- _Task goal_
From the records below, set down exactly the lines starting with the line that contains "Backup: [936,230,986,281] ->" and going on through the line that contains "course42.js: [589,612,629,663] ->". Nothing else is wanted.

Exercise material below:

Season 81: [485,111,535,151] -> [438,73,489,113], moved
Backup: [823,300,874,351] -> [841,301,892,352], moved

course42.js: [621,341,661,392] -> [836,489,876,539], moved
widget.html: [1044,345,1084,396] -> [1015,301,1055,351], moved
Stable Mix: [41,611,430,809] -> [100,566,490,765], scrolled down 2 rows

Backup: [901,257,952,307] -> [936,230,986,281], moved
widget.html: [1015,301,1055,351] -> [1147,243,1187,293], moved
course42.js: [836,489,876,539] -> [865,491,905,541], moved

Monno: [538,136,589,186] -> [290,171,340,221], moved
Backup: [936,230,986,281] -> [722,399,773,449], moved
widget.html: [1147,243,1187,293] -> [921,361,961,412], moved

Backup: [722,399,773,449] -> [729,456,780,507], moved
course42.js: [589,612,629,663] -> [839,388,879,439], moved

End of Exercise material.
Exercise material below:

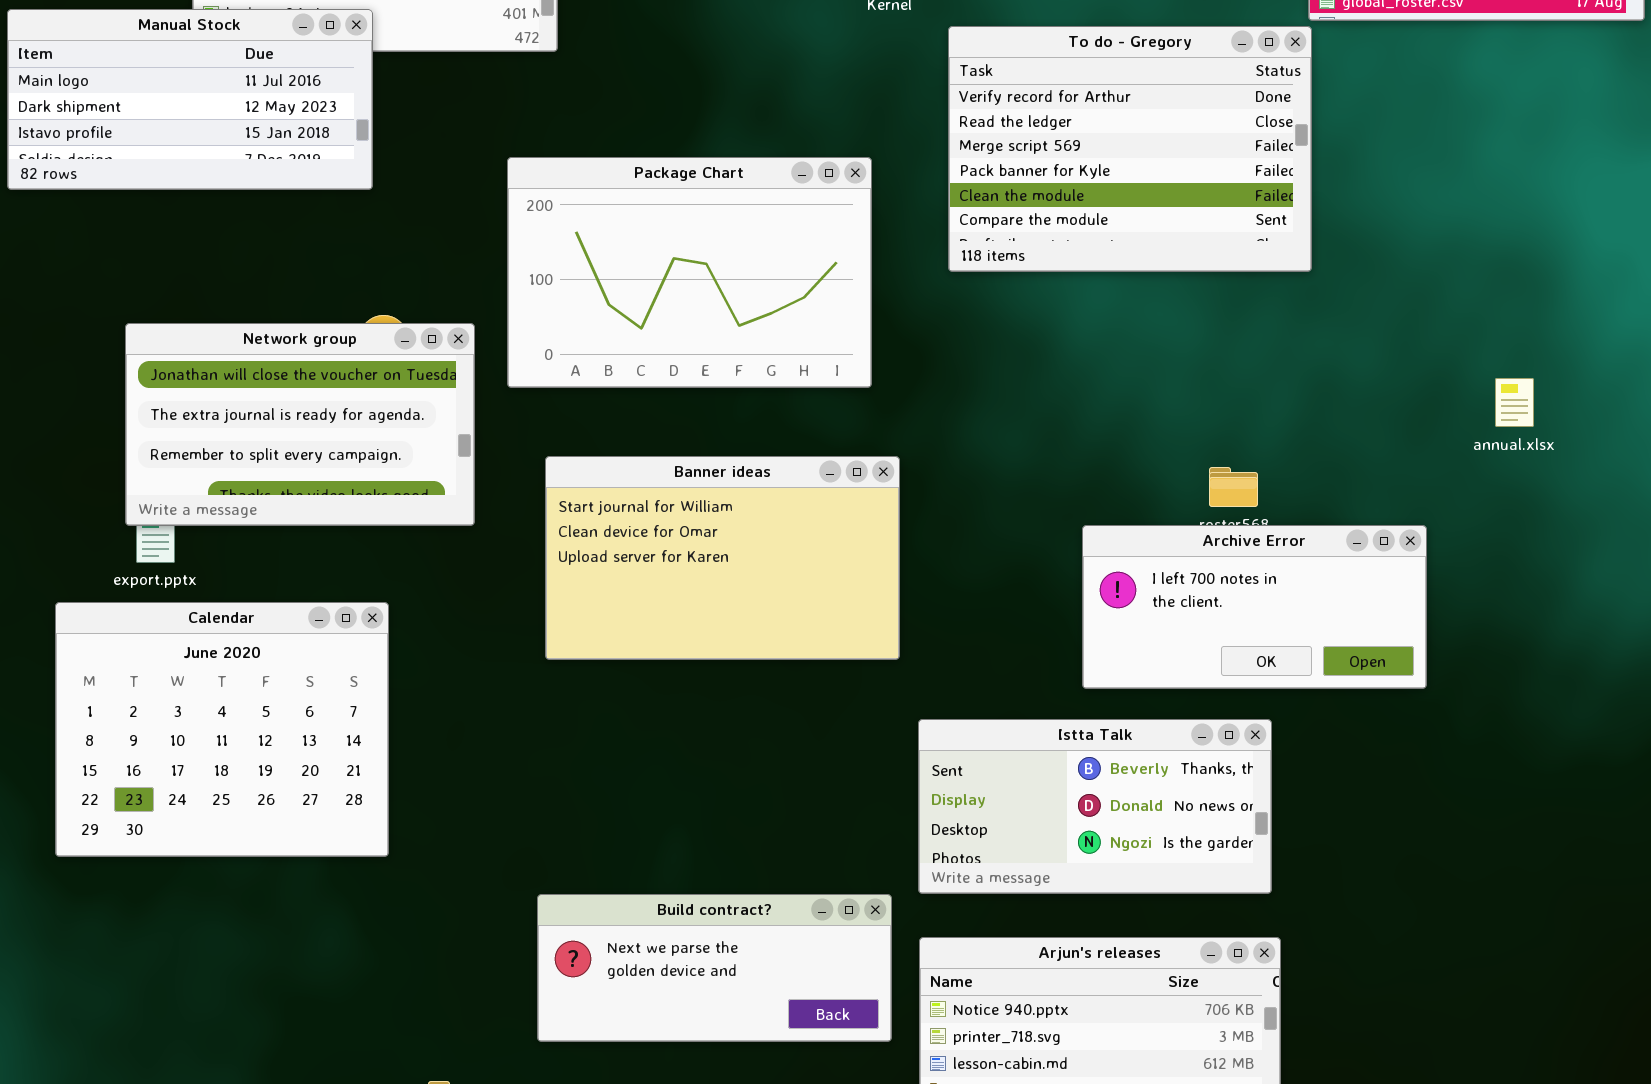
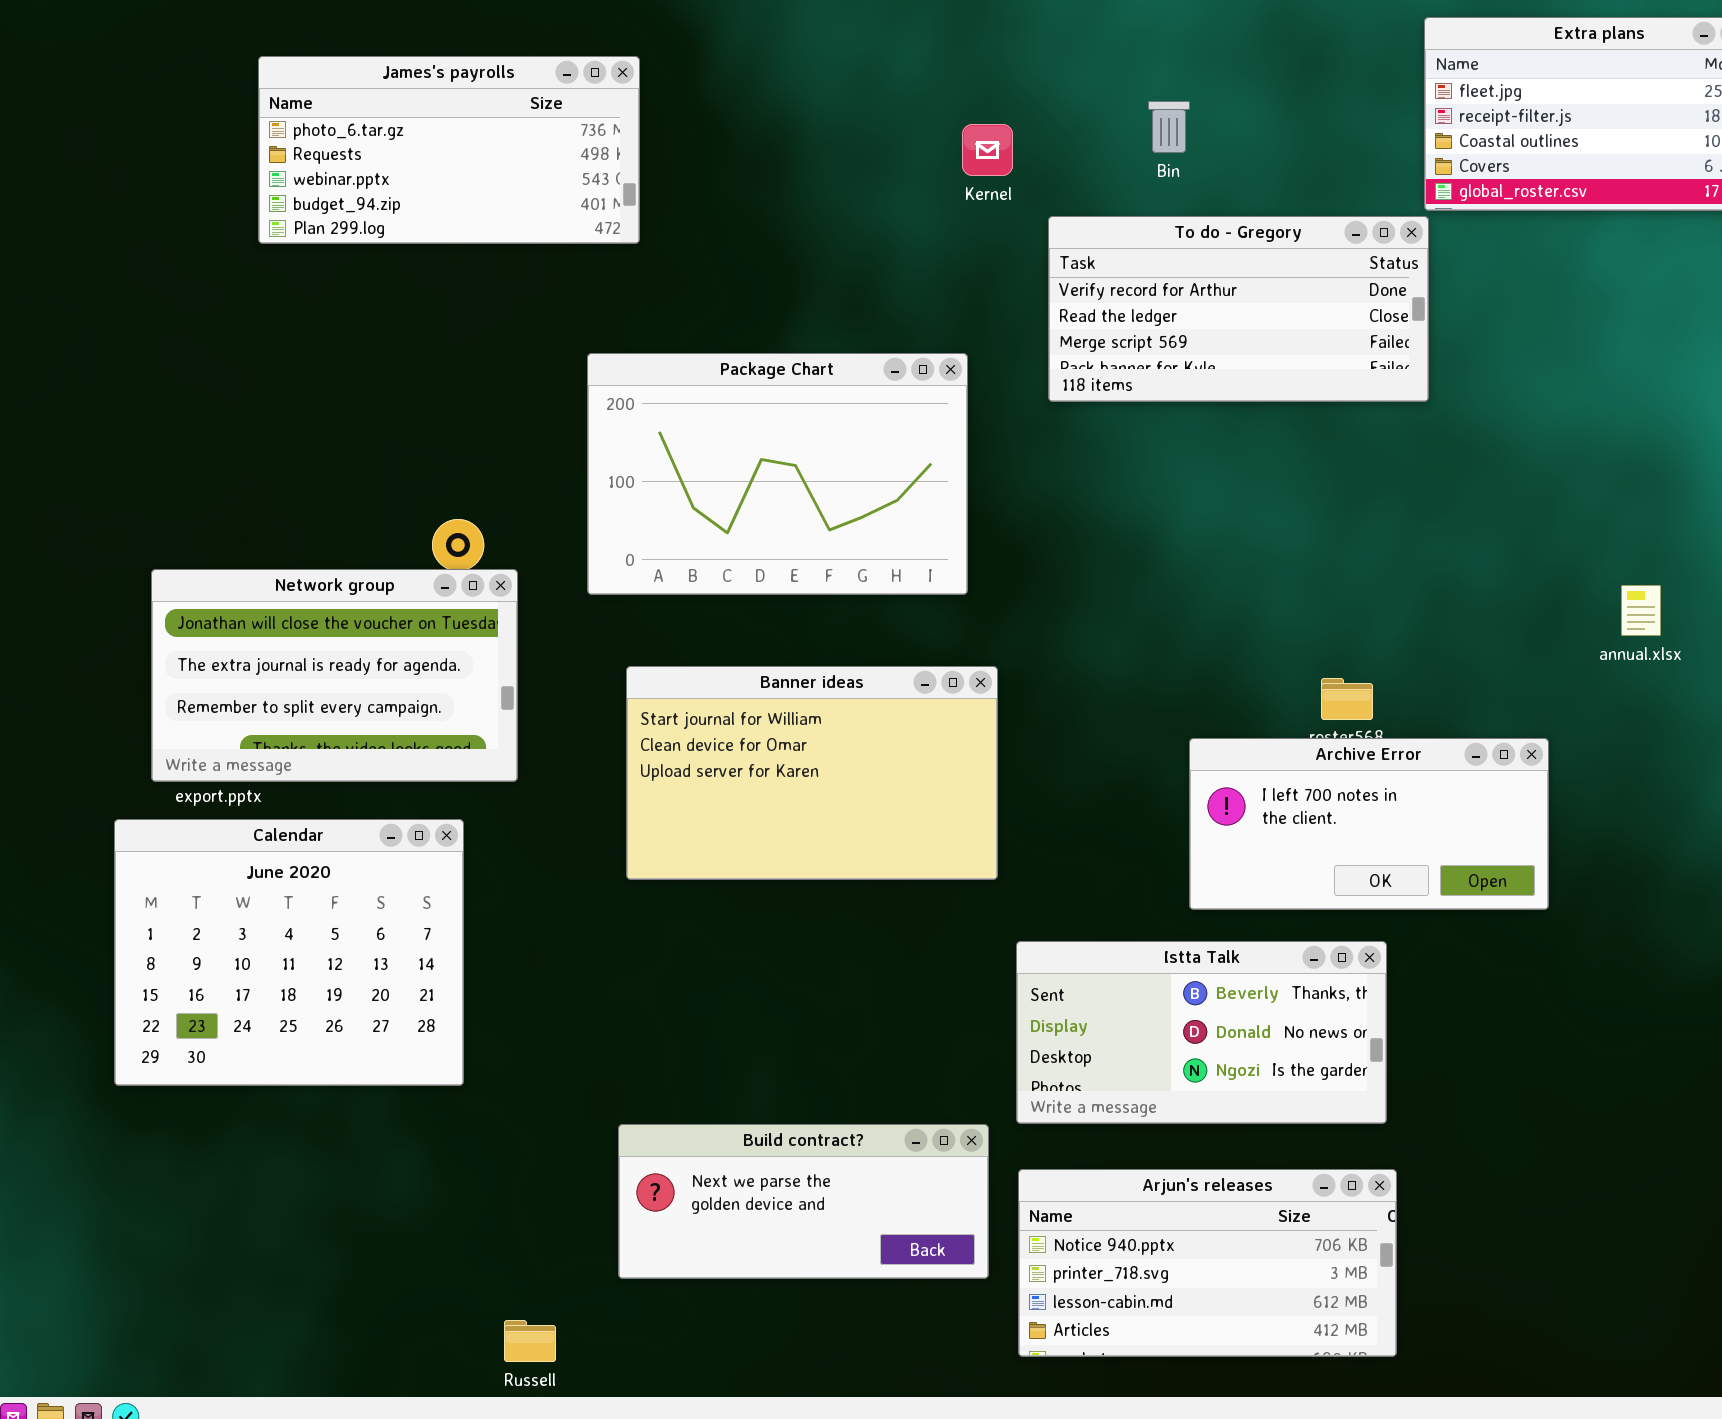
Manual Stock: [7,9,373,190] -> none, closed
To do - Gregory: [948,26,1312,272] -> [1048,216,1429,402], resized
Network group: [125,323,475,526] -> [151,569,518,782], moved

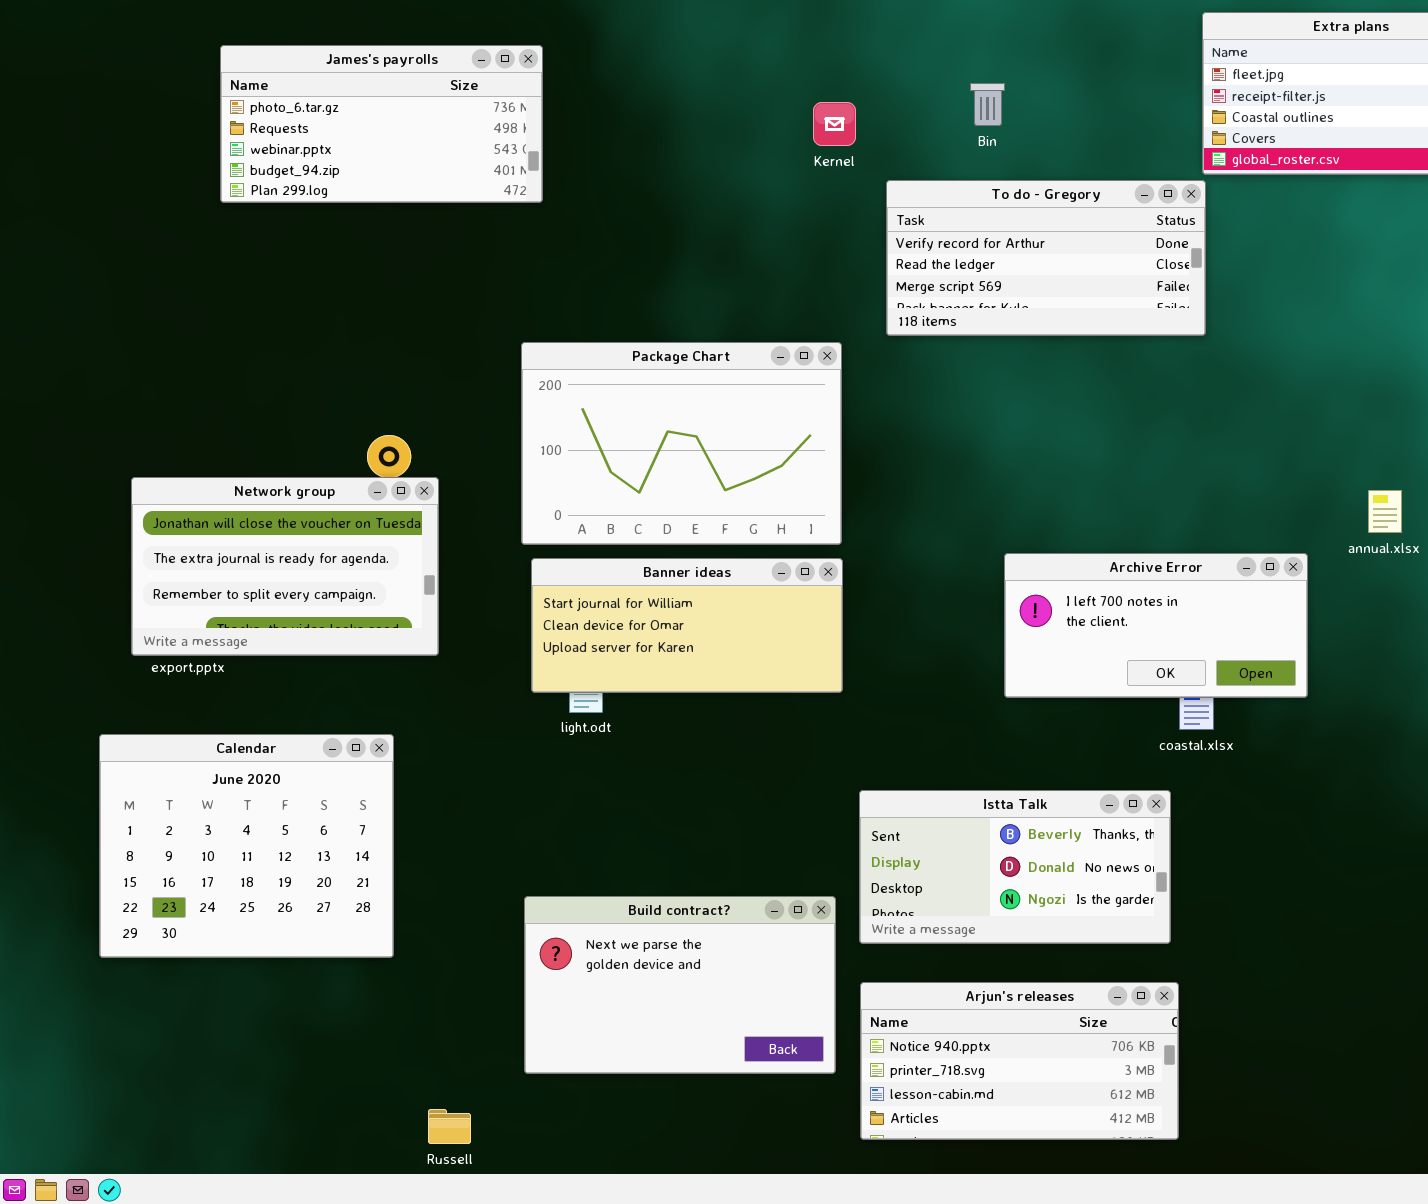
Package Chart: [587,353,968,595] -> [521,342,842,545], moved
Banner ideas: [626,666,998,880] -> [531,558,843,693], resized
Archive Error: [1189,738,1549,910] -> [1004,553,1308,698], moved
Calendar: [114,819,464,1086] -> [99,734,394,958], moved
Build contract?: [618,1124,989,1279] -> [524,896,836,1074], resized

End of Exercise material.

- _Solution for this exercise_
Backup: [936,230,986,281] -> [722,399,773,449], moved
widget.html: [1147,243,1187,293] -> [921,361,961,412], moved

Backup: [722,399,773,449] -> [729,456,780,507], moved
course42.js: [589,612,629,663] -> [839,388,879,439], moved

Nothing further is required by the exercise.